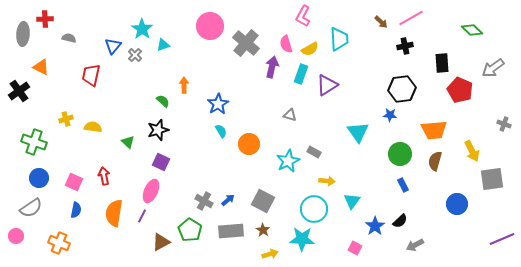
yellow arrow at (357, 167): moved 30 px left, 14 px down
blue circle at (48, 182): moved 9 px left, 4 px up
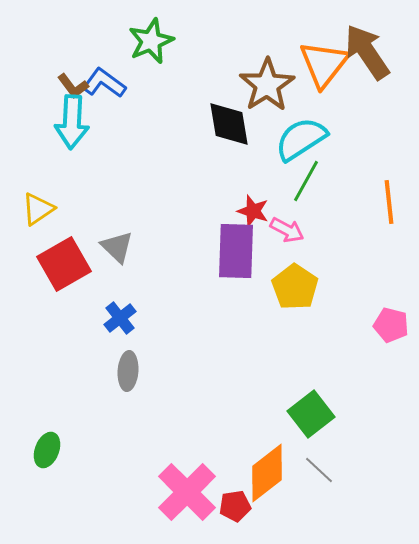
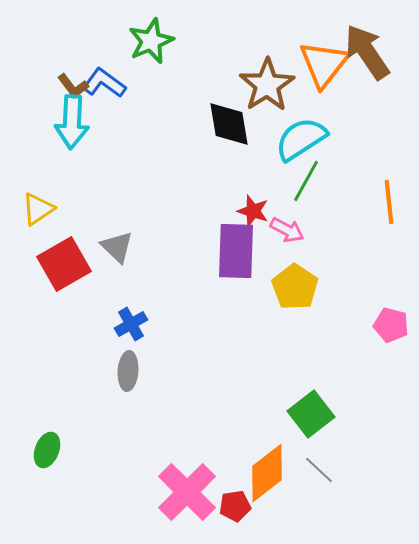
blue cross: moved 11 px right, 6 px down; rotated 8 degrees clockwise
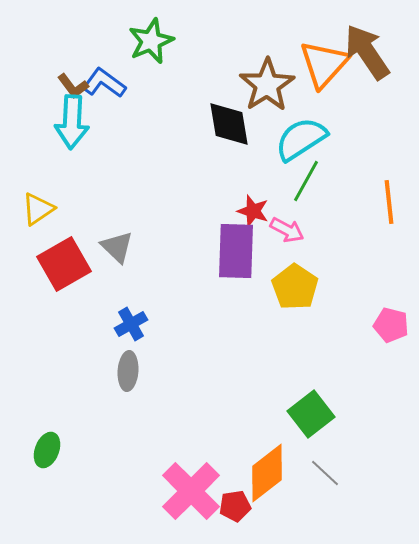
orange triangle: rotated 4 degrees clockwise
gray line: moved 6 px right, 3 px down
pink cross: moved 4 px right, 1 px up
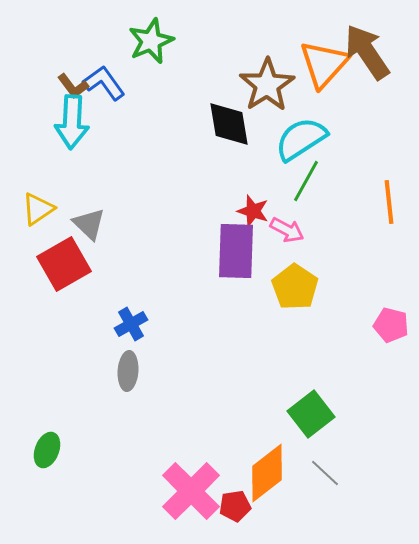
blue L-shape: rotated 18 degrees clockwise
gray triangle: moved 28 px left, 23 px up
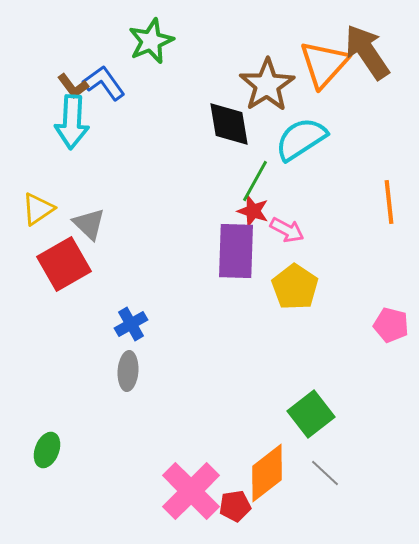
green line: moved 51 px left
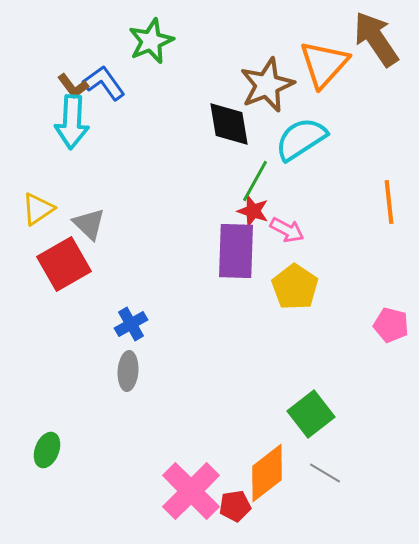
brown arrow: moved 9 px right, 13 px up
brown star: rotated 10 degrees clockwise
gray line: rotated 12 degrees counterclockwise
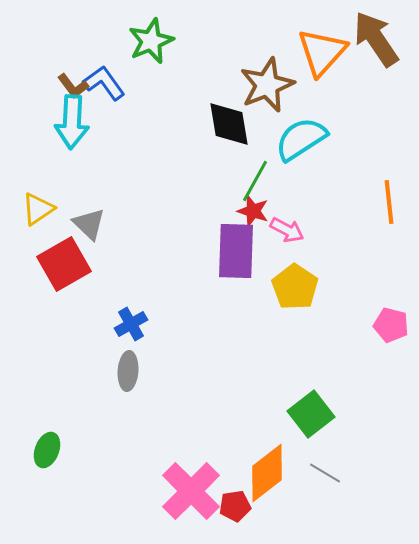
orange triangle: moved 2 px left, 12 px up
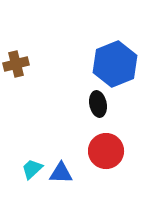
------------------------------------
> To do:
Can you quote every line of the entries above word for word, leaving out the pictures?

> Output below:
yellow arrow at (357, 167): moved 30 px left, 14 px down
blue circle at (48, 182): moved 9 px left, 4 px up
blue cross: moved 11 px right, 6 px down; rotated 8 degrees clockwise
orange triangle: rotated 4 degrees clockwise
gray line: moved 6 px right, 3 px down
pink cross: moved 4 px right, 1 px up
blue L-shape: rotated 18 degrees clockwise
gray triangle: moved 28 px left, 23 px up
green line: moved 51 px left
brown arrow: moved 9 px right, 13 px up
brown star: rotated 10 degrees clockwise
gray line: rotated 12 degrees counterclockwise
orange triangle: moved 2 px left, 12 px up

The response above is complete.